[Start of Attachment]

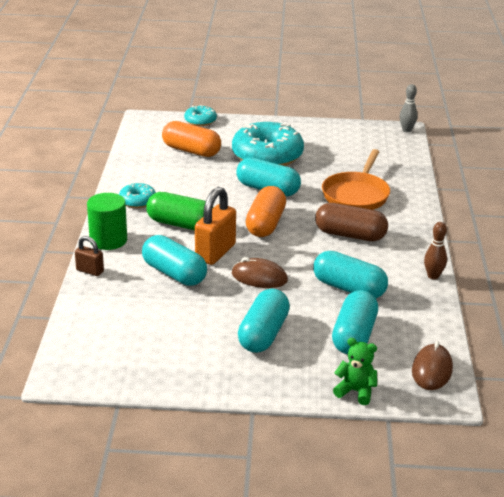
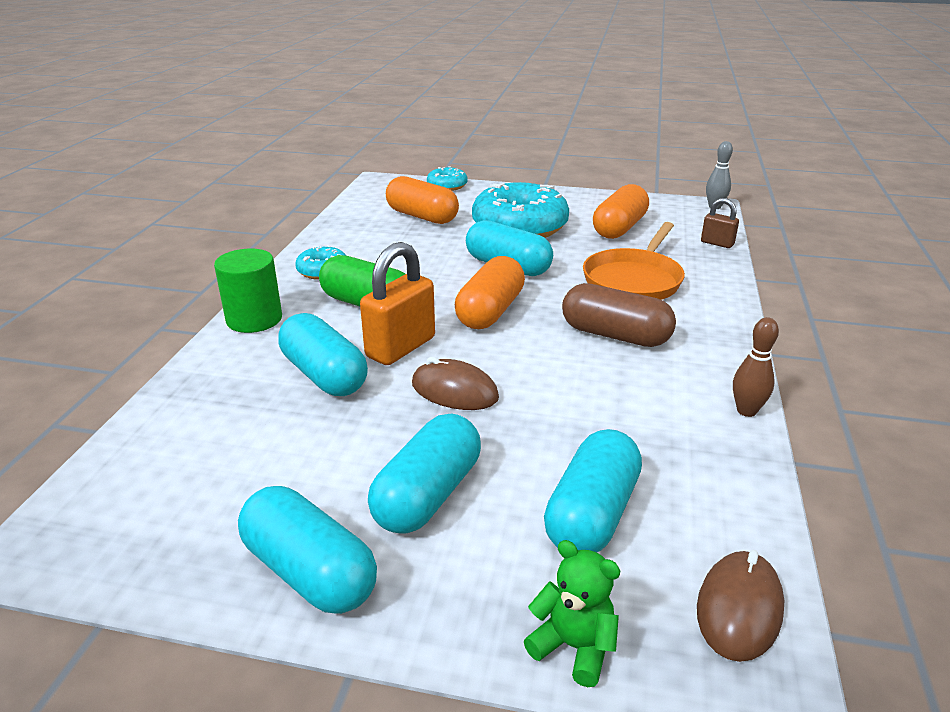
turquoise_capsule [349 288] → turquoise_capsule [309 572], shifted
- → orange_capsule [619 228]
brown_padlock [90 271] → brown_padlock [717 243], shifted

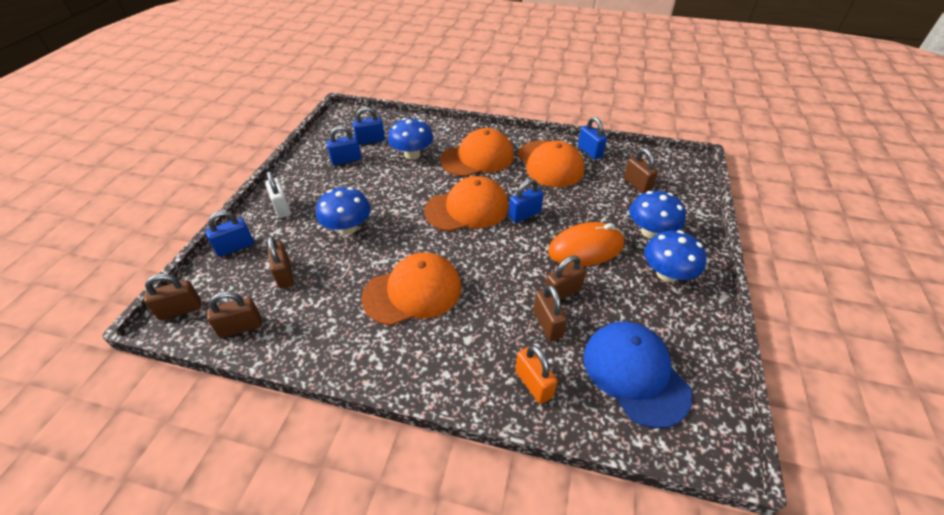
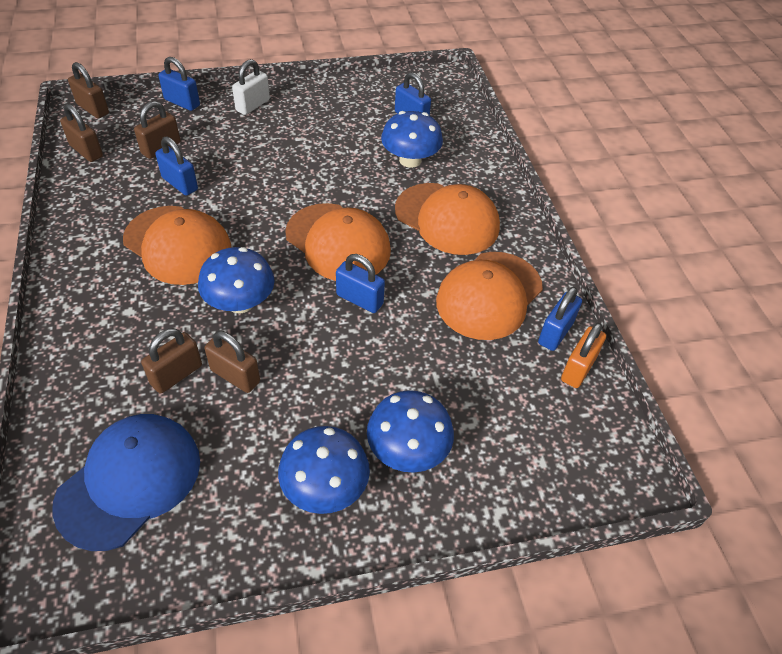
blue_padlock [346 160] → blue_padlock [180 184], shifted
blue_mushroom [347 228] → blue_mushroom [240 303], shifted
orange_padlock [533 384] → orange_padlock [578 369], shifted
orange_mouse [585 248] → -
brown_padlock [637 184] → -

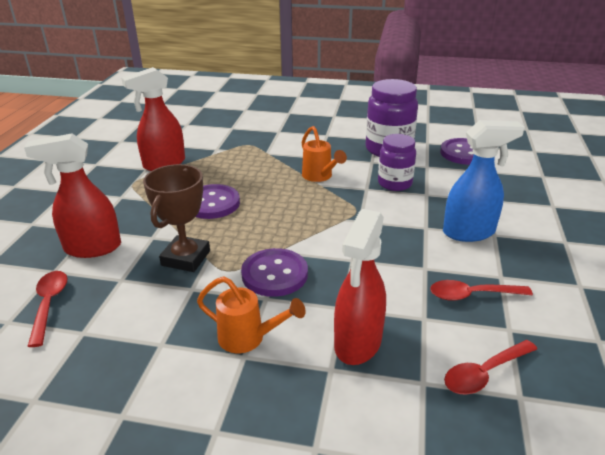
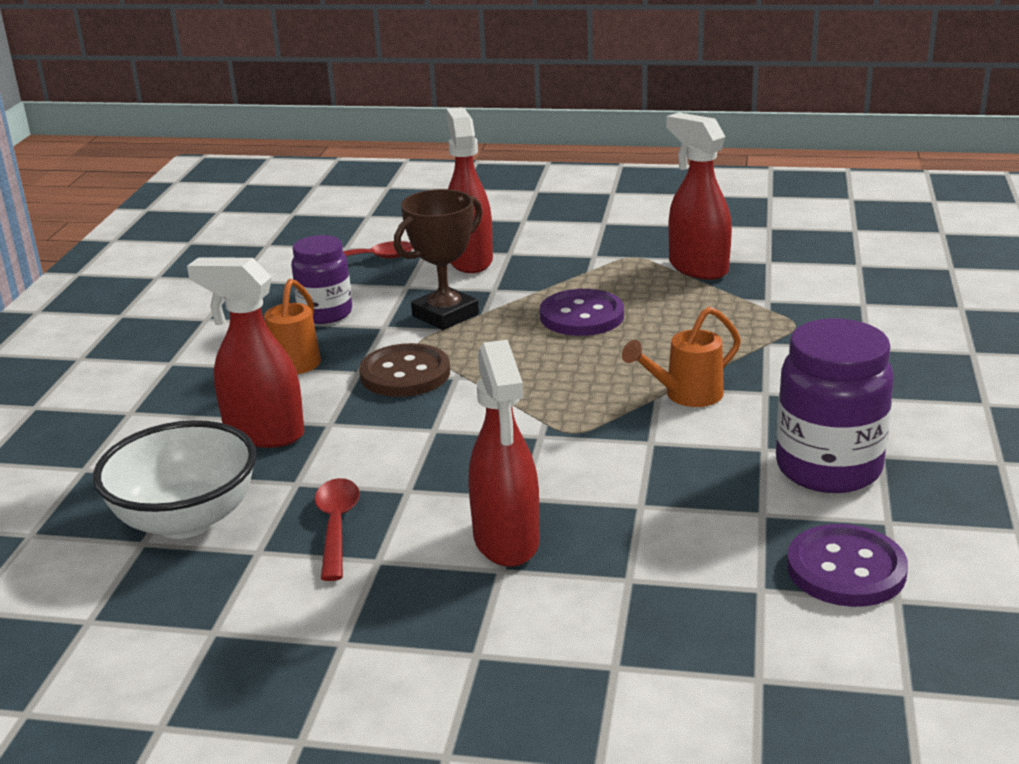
red_spoon [484 373] → white_bowl [186 520]
purple_jar [394 183] → purple_jar [325 313], shifted
purple_button [274 274] → brown_button [405 374]
brown_trophy [186 258] → brown_trophy [445 315], 60 degrees counterclockwise
blue_spray_bottle [469 232] → red_spray_bottle [506 541]

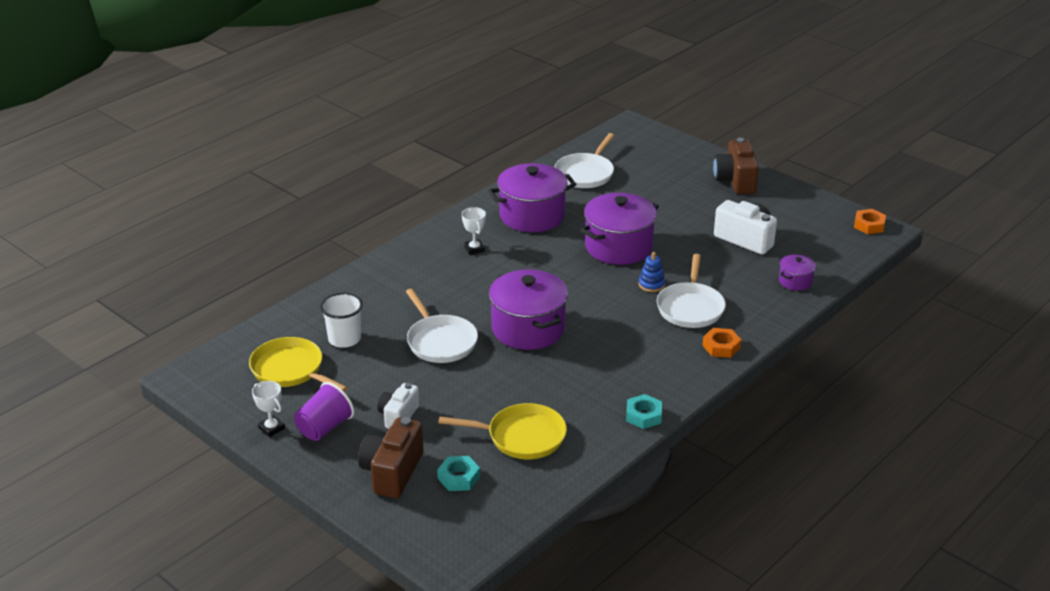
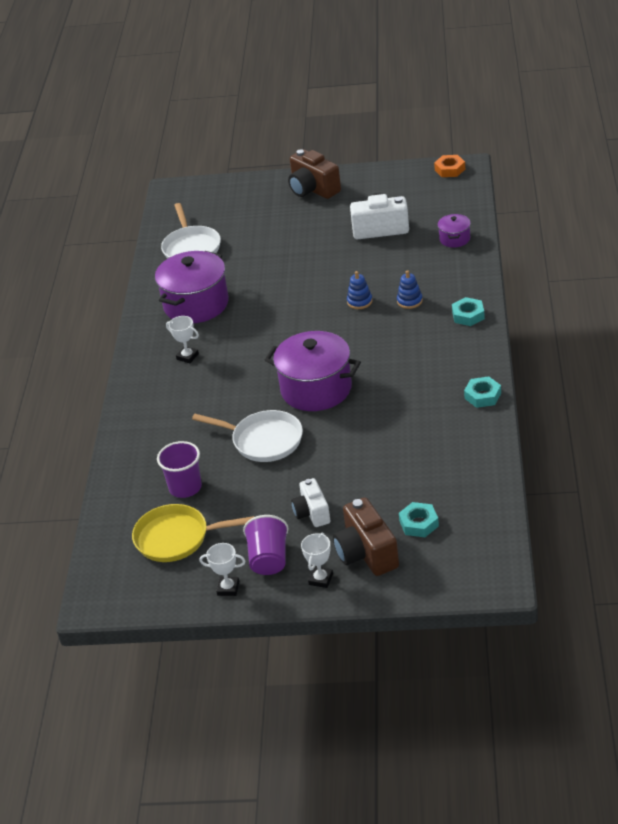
white_cup [344 339] → purple_cup [185 487]
- → white_trophy [321 579]
white_pan [690 307] → blue_stacking_toy [409 301]
orange_nut [721 347] → turquoise_nut [468 315]
yellow_pan [521 437] → -
purple_pot [618 247] → -

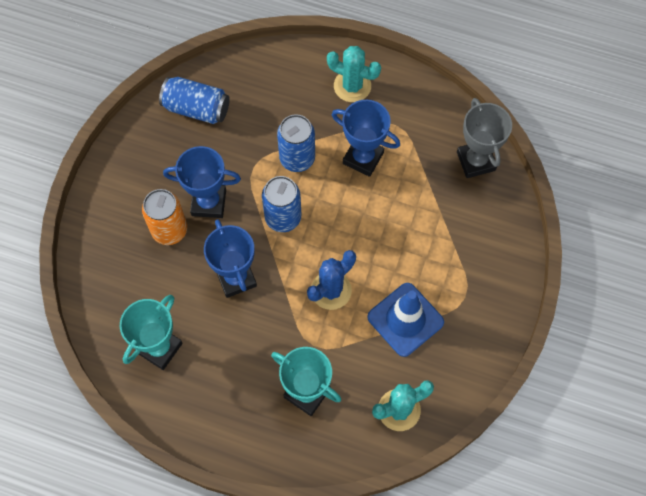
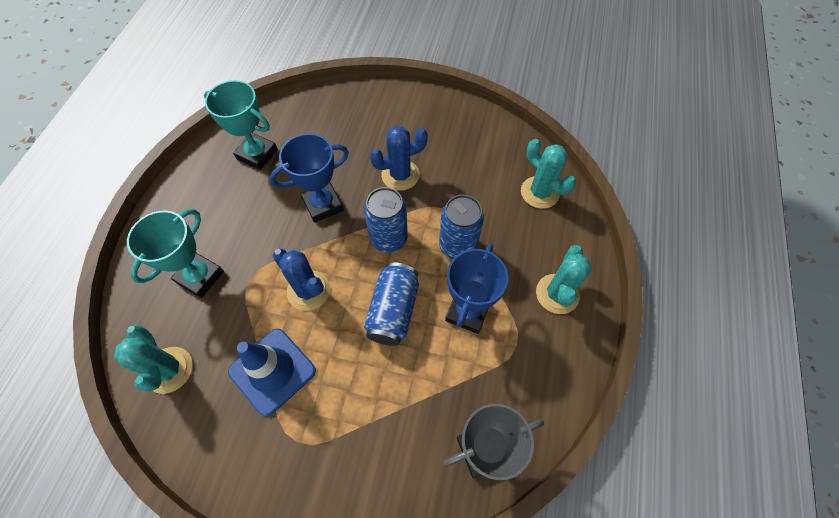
blue_can [196 108] → blue_can [393 311], shifted
blue_trophy [209 203] → blue_cactus [400 175]
- → turquoise_cactus [539 192]
orange_can [169 230] → -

[End of Attachment]

### TRY IT
In your copy, every entry above must match word for word, and no picture may appear.

### ANSWER TO THIS TASK
turquoise_capsule [349 288] → turquoise_capsule [309 572], shifted
- → orange_capsule [619 228]
brown_padlock [90 271] → brown_padlock [717 243], shifted

blue_padlock [346 160] → blue_padlock [180 184], shifted
blue_mushroom [347 228] → blue_mushroom [240 303], shifted
orange_padlock [533 384] → orange_padlock [578 369], shifted
orange_mouse [585 248] → -
brown_padlock [637 184] → -

red_spoon [484 373] → white_bowl [186 520]
purple_jar [394 183] → purple_jar [325 313], shifted
purple_button [274 274] → brown_button [405 374]
brown_trophy [186 258] → brown_trophy [445 315], 60 degrees counterclockwise
blue_spray_bottle [469 232] → red_spray_bottle [506 541]

white_cup [344 339] → purple_cup [185 487]
- → white_trophy [321 579]
white_pan [690 307] → blue_stacking_toy [409 301]
orange_nut [721 347] → turquoise_nut [468 315]
yellow_pan [521 437] → -
purple_pot [618 247] → -

blue_can [196 108] → blue_can [393 311], shifted
blue_trophy [209 203] → blue_cactus [400 175]
- → turquoise_cactus [539 192]
orange_can [169 230] → -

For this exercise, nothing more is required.